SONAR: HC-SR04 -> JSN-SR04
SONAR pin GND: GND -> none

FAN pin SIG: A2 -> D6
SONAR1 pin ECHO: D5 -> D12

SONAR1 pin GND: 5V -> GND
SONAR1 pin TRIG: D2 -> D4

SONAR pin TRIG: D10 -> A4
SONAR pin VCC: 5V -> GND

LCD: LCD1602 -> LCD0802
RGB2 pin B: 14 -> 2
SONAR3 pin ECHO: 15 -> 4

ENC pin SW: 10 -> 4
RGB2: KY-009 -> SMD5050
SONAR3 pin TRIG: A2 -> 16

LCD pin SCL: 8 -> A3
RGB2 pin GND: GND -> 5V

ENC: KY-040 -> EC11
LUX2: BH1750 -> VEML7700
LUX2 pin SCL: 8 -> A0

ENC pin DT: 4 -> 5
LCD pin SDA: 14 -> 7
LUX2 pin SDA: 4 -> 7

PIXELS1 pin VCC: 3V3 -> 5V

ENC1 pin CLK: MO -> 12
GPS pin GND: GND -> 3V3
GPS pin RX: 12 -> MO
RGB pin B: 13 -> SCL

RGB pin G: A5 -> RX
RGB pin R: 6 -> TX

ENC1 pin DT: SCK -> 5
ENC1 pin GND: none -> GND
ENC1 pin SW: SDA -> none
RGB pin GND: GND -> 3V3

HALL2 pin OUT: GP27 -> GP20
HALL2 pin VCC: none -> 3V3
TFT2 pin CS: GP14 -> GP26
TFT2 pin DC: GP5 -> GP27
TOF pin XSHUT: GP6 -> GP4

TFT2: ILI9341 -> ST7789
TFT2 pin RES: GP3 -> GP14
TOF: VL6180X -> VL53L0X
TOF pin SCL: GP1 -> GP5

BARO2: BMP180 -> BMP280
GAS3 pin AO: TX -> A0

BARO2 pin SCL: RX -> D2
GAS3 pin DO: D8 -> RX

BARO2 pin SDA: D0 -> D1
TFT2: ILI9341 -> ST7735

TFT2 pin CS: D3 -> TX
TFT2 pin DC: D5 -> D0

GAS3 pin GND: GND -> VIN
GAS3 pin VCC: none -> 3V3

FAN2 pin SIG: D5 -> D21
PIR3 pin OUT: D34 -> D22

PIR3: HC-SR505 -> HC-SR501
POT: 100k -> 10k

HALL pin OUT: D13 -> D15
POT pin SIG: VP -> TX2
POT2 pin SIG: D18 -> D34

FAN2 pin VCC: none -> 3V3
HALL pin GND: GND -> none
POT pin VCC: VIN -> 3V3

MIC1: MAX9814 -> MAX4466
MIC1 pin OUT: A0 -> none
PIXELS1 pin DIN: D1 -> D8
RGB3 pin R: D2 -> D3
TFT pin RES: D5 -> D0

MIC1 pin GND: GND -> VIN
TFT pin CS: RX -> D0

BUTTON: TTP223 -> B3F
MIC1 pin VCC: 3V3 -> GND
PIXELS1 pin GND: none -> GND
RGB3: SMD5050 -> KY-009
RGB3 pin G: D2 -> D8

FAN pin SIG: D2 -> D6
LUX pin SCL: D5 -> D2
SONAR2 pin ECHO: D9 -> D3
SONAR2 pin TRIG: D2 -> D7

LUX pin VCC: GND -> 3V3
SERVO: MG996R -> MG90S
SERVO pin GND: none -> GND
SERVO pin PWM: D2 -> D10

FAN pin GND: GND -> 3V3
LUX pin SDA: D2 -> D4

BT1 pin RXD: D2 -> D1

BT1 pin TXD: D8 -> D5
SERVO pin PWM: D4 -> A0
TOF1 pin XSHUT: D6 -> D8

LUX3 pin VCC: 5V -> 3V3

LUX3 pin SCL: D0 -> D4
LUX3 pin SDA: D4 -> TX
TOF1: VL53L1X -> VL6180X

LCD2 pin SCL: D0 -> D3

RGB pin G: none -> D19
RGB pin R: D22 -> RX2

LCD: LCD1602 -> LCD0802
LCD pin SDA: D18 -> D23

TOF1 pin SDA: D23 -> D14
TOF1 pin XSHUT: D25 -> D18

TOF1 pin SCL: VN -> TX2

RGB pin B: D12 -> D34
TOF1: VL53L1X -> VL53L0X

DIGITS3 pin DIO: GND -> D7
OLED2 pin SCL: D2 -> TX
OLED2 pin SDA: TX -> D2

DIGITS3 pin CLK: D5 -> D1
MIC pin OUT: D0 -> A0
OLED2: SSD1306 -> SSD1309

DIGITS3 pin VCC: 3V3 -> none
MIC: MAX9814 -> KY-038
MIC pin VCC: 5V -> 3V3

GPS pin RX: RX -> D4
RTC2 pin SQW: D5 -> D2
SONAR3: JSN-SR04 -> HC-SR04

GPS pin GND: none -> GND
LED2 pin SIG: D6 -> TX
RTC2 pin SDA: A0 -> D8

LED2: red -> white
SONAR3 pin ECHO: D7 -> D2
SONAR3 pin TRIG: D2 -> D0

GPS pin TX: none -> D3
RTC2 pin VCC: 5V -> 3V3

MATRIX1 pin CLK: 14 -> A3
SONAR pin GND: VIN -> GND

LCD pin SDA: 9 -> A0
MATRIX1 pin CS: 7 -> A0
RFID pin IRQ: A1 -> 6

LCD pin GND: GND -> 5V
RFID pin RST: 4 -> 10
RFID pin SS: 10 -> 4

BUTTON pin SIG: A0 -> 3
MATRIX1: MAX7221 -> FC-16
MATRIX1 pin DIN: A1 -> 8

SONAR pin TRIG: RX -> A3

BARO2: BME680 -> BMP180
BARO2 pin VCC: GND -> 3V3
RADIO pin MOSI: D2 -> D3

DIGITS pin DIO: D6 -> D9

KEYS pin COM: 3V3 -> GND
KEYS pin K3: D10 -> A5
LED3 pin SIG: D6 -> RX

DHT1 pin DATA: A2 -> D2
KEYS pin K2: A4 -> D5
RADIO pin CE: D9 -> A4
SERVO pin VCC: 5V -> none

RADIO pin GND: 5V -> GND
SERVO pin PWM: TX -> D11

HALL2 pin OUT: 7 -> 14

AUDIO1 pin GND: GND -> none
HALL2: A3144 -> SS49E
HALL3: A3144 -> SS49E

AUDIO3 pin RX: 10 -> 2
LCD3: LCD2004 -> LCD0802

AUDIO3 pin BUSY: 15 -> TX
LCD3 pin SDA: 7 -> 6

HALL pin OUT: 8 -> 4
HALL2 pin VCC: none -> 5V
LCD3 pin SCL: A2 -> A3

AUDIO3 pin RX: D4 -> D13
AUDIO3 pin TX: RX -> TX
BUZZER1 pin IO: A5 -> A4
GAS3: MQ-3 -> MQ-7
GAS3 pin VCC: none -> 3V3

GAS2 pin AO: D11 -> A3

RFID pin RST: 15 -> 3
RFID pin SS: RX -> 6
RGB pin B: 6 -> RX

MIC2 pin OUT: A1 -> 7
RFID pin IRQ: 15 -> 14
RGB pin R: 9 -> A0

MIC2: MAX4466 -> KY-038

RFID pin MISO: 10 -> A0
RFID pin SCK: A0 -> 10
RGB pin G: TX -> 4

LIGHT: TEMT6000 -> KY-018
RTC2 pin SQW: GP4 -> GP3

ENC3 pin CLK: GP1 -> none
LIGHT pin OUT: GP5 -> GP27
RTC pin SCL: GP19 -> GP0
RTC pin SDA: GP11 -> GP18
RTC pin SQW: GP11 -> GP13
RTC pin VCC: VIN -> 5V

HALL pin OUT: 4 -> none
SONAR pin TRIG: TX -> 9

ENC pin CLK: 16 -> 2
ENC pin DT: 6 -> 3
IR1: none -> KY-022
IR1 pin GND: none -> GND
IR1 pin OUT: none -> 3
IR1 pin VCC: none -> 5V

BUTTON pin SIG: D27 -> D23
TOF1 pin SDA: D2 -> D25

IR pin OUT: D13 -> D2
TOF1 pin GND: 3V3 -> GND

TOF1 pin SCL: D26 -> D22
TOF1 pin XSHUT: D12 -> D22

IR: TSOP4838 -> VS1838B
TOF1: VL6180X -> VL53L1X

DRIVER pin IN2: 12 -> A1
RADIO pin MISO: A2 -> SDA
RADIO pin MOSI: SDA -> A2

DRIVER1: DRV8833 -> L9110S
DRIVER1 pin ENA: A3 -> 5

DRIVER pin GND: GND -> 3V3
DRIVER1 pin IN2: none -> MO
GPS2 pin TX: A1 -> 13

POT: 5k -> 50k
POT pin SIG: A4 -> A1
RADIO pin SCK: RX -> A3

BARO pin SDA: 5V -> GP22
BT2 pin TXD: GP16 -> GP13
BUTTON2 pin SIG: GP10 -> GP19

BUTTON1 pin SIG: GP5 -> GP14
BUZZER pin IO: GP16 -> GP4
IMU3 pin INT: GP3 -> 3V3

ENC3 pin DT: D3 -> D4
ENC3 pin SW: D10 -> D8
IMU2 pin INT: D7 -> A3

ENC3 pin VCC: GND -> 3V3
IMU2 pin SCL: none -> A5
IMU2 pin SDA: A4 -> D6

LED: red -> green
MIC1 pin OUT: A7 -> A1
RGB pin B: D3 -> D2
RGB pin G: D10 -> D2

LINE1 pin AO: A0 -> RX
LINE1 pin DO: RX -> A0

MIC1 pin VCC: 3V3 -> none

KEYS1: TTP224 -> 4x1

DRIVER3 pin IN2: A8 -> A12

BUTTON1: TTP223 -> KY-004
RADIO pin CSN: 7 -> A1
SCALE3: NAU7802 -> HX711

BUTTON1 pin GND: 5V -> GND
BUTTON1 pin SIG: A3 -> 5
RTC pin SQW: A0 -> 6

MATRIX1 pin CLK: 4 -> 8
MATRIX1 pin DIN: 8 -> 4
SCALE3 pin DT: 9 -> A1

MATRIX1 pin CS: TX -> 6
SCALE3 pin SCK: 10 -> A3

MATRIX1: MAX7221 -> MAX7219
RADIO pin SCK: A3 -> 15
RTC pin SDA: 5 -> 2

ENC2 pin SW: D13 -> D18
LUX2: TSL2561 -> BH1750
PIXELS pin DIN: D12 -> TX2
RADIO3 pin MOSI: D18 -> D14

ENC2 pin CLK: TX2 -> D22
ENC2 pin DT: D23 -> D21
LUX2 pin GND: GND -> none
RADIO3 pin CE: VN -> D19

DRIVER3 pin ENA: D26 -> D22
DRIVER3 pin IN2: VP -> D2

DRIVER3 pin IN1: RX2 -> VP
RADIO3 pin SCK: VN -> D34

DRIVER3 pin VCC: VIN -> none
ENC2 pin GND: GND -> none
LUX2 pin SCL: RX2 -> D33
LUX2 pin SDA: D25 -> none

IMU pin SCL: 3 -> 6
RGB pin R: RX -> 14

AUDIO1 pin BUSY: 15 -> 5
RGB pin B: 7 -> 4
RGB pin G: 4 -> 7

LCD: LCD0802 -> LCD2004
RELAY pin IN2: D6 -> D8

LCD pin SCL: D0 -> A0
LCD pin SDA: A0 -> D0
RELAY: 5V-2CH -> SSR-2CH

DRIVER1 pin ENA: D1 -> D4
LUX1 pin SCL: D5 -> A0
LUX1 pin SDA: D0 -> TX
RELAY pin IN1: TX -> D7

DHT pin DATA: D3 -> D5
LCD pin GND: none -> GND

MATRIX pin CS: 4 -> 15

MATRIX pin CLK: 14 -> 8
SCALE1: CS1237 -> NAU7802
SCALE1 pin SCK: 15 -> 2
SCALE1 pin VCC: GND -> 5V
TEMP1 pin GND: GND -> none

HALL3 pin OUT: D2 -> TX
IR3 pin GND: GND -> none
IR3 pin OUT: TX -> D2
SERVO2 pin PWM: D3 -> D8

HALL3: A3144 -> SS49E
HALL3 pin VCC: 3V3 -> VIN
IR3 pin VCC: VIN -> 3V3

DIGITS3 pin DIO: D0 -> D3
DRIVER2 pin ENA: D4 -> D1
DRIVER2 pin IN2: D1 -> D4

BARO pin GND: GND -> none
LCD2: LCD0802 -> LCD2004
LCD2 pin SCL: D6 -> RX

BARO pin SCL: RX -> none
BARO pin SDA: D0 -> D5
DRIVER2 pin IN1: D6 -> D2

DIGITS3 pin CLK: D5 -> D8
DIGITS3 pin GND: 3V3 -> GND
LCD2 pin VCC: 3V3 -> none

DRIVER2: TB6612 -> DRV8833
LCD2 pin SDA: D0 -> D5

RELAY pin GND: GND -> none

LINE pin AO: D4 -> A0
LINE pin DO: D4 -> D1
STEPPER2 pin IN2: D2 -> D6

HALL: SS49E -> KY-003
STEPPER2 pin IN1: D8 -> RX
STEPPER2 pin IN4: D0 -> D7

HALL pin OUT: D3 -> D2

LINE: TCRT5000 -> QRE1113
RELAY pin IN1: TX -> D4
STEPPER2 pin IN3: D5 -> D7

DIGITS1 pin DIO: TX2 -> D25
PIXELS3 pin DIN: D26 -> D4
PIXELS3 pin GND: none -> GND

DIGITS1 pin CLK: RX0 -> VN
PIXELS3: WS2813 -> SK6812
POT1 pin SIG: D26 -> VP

*WORK REQUIRED:* Please restate, exactly as written, the line that holds "LCD2: LCD0802 -> LCD2004" and all remaining lines of the data above, and only those.

*EXERCISE RESULT:*
LCD2: LCD0802 -> LCD2004
LCD2 pin SCL: D6 -> RX

BARO pin SCL: RX -> none
BARO pin SDA: D0 -> D5
DRIVER2 pin IN1: D6 -> D2

DIGITS3 pin CLK: D5 -> D8
DIGITS3 pin GND: 3V3 -> GND
LCD2 pin VCC: 3V3 -> none

DRIVER2: TB6612 -> DRV8833
LCD2 pin SDA: D0 -> D5

RELAY pin GND: GND -> none

LINE pin AO: D4 -> A0
LINE pin DO: D4 -> D1
STEPPER2 pin IN2: D2 -> D6

HALL: SS49E -> KY-003
STEPPER2 pin IN1: D8 -> RX
STEPPER2 pin IN4: D0 -> D7

HALL pin OUT: D3 -> D2

LINE: TCRT5000 -> QRE1113
RELAY pin IN1: TX -> D4
STEPPER2 pin IN3: D5 -> D7

DIGITS1 pin DIO: TX2 -> D25
PIXELS3 pin DIN: D26 -> D4
PIXELS3 pin GND: none -> GND

DIGITS1 pin CLK: RX0 -> VN
PIXELS3: WS2813 -> SK6812
POT1 pin SIG: D26 -> VP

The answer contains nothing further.